╭──

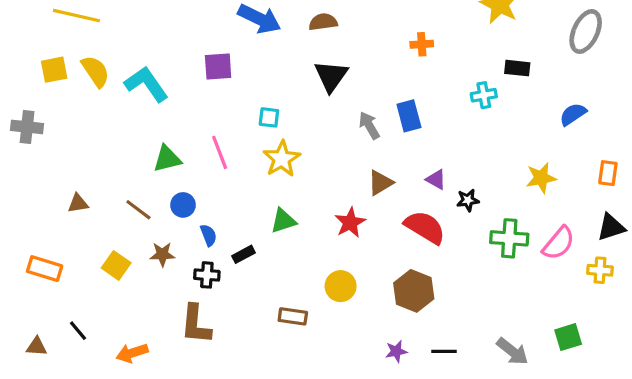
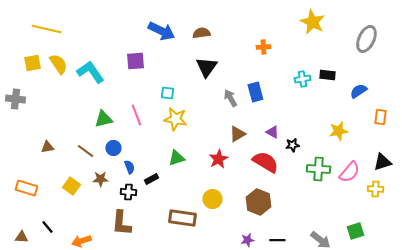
black rectangle: (517, 68) -> (327, 75), moved
yellow star: (282, 159) -> (175, 119), turned -30
orange rectangle: (608, 173) -> (380, 117), moved
brown rectangle: (293, 316) -> (182, 218), size x1.5

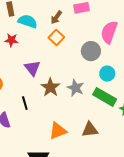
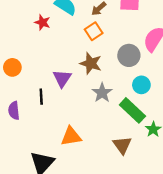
purple triangle: (32, 68) -> (62, 78), moved
brown star: (50, 87) -> (91, 63), moved, turned -30
brown triangle: (90, 130) -> (122, 145), moved, turned 48

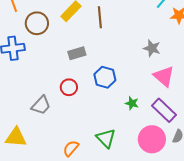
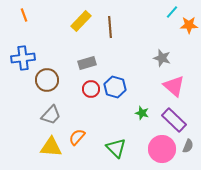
brown circle: (37, 23) -> (47, 80), moved
red circle: (69, 87) -> (91, 89), moved
yellow triangle: (16, 137) -> (51, 147), moved
orange semicircle: (71, 148) -> (77, 137), moved

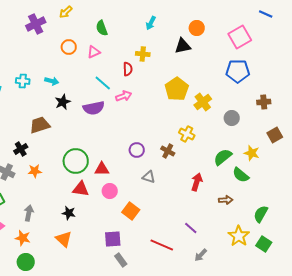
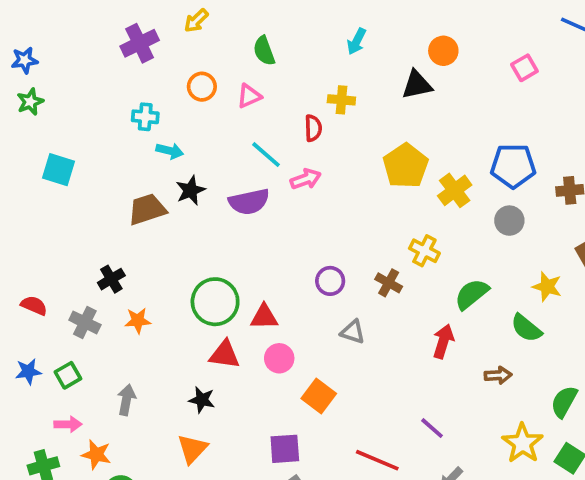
pink square: (240, 37) -> (524, 68), size x0.6
blue pentagon: (238, 71) -> (513, 166), moved
cyan cross: (23, 81) -> (145, 117), moved
brown trapezoid: (40, 125) -> (147, 209), moved
green semicircle: (223, 157) -> (472, 294), moved
orange star: (23, 238) -> (96, 454), moved
orange triangle: (64, 239) -> (192, 449), turned 30

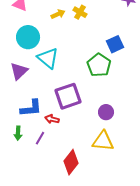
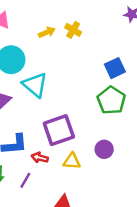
green pentagon: (99, 65) -> (111, 100), moved
yellow triangle: (103, 141) -> (72, 161), moved, size x0.7

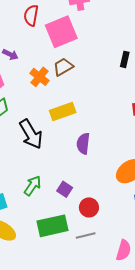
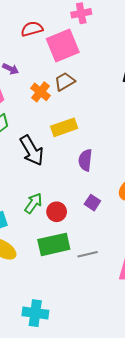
red semicircle: (31, 15) -> (32, 29), turned 65
purple square: (65, 189) -> (92, 203), moved
red circle: (89, 207) -> (57, 212), moved

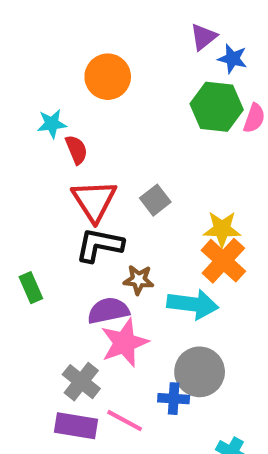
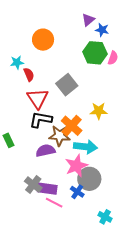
gray square: (155, 200) -> (67, 85), moved, size x1.5
orange cross: (223, 261) -> (72, 126), moved
brown star: (139, 280) -> (60, 136), size x1.5
pink star: (124, 343) -> (76, 166), moved
blue cross: (174, 399) -> (77, 192), turned 32
purple rectangle: (76, 426) -> (47, 189), moved

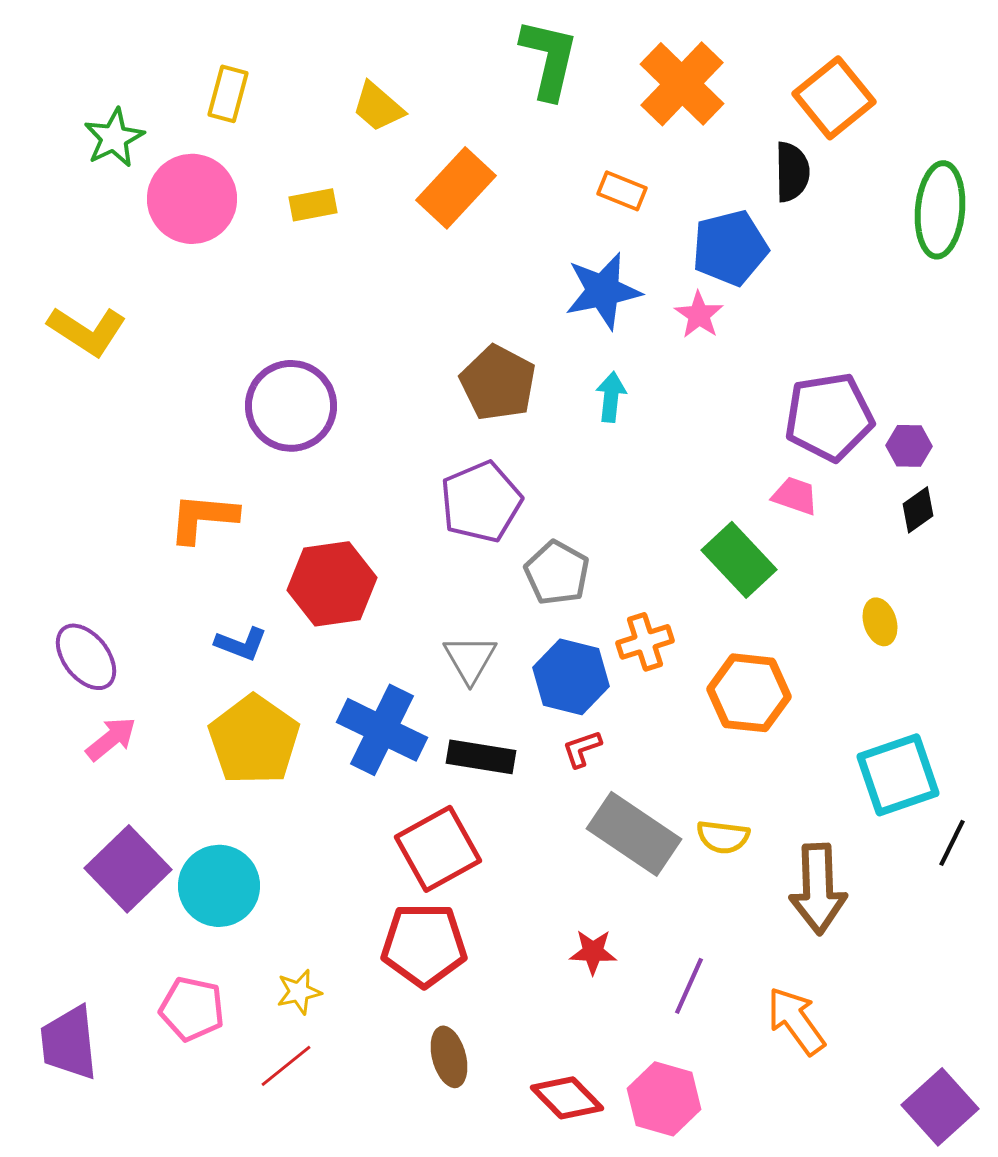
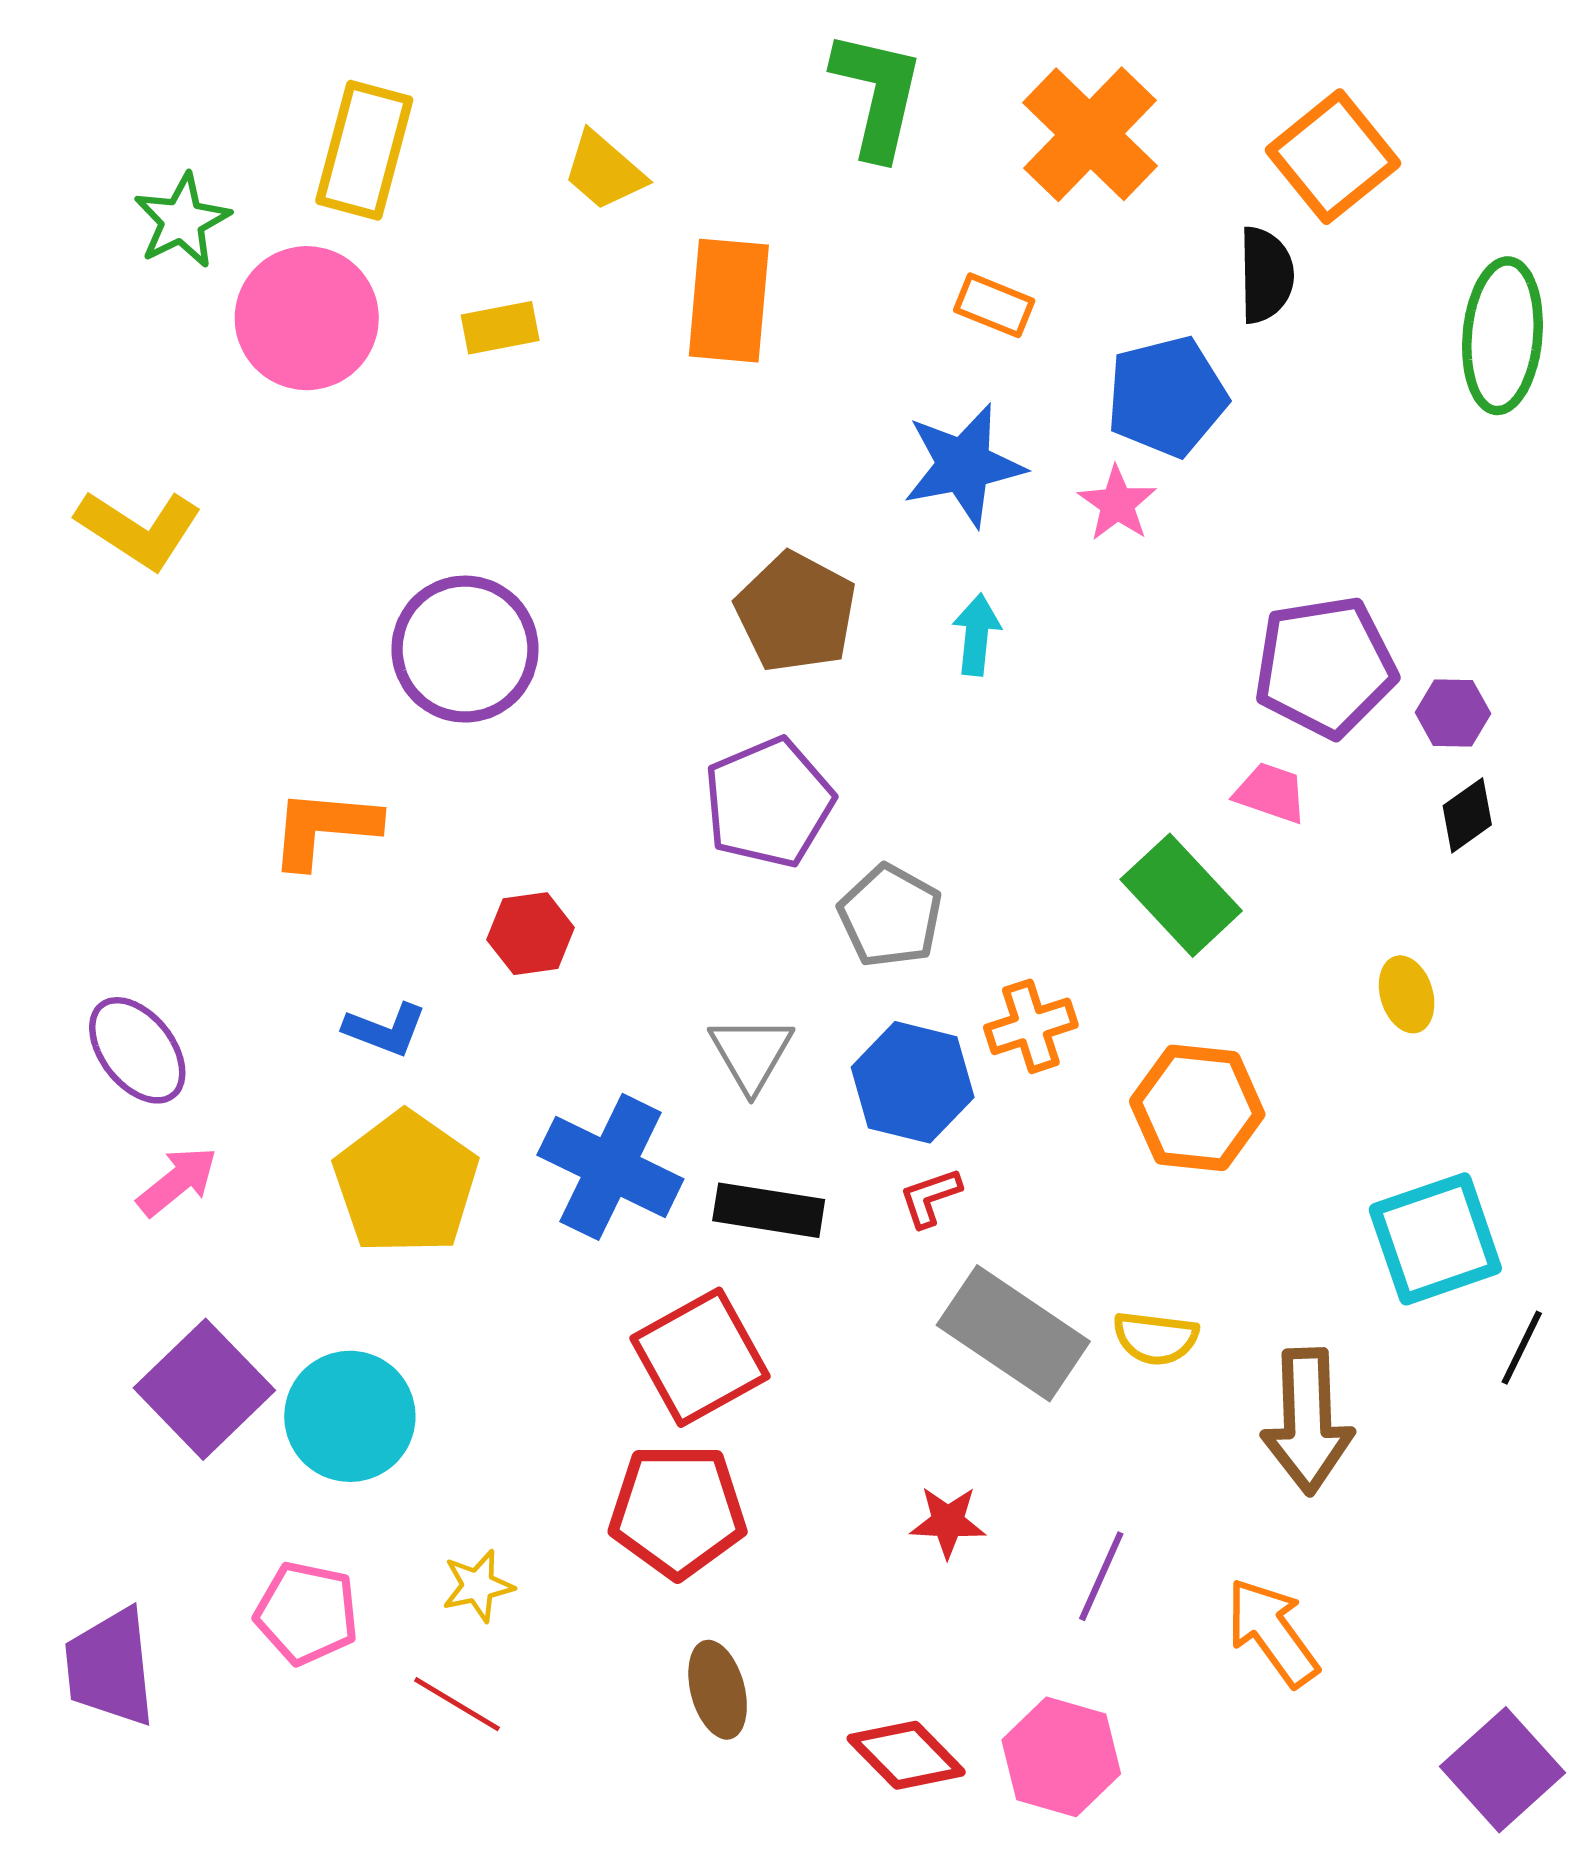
yellow rectangle: (228, 94) -> (364, 150), size x1.5
orange rectangle: (456, 188) -> (729, 301), turned -38
red hexagon: (332, 584) -> (531, 934), size x0.6
red line: (286, 1066) -> (457, 1704), turned 70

╰──

> Work required:
What you output must match the data exactly, apart from the pictures, which are left out.

> Exercise answer:
black rectangle: (517, 68) -> (327, 75), moved
yellow star: (282, 159) -> (175, 119), turned -30
orange rectangle: (608, 173) -> (380, 117), moved
brown rectangle: (293, 316) -> (182, 218), size x1.5

purple triangle: (32, 68) -> (62, 78), moved
brown star: (50, 87) -> (91, 63), moved, turned -30
brown triangle: (90, 130) -> (122, 145), moved, turned 48

brown circle: (37, 23) -> (47, 80), moved
red circle: (69, 87) -> (91, 89), moved
yellow triangle: (16, 137) -> (51, 147), moved
orange semicircle: (71, 148) -> (77, 137), moved

pink square: (240, 37) -> (524, 68), size x0.6
blue pentagon: (238, 71) -> (513, 166), moved
cyan cross: (23, 81) -> (145, 117), moved
brown trapezoid: (40, 125) -> (147, 209), moved
green semicircle: (223, 157) -> (472, 294), moved
orange star: (23, 238) -> (96, 454), moved
orange triangle: (64, 239) -> (192, 449), turned 30

green pentagon: (99, 65) -> (111, 100), moved
yellow triangle: (103, 141) -> (72, 161), moved, size x0.7

red semicircle: (31, 15) -> (32, 29), turned 65
purple square: (65, 189) -> (92, 203), moved
red circle: (89, 207) -> (57, 212), moved

gray square: (155, 200) -> (67, 85), moved, size x1.5
orange cross: (223, 261) -> (72, 126), moved
brown star: (139, 280) -> (60, 136), size x1.5
pink star: (124, 343) -> (76, 166), moved
blue cross: (174, 399) -> (77, 192), turned 32
purple rectangle: (76, 426) -> (47, 189), moved

yellow rectangle: (228, 94) -> (364, 150), size x1.5
orange rectangle: (456, 188) -> (729, 301), turned -38
red hexagon: (332, 584) -> (531, 934), size x0.6
red line: (286, 1066) -> (457, 1704), turned 70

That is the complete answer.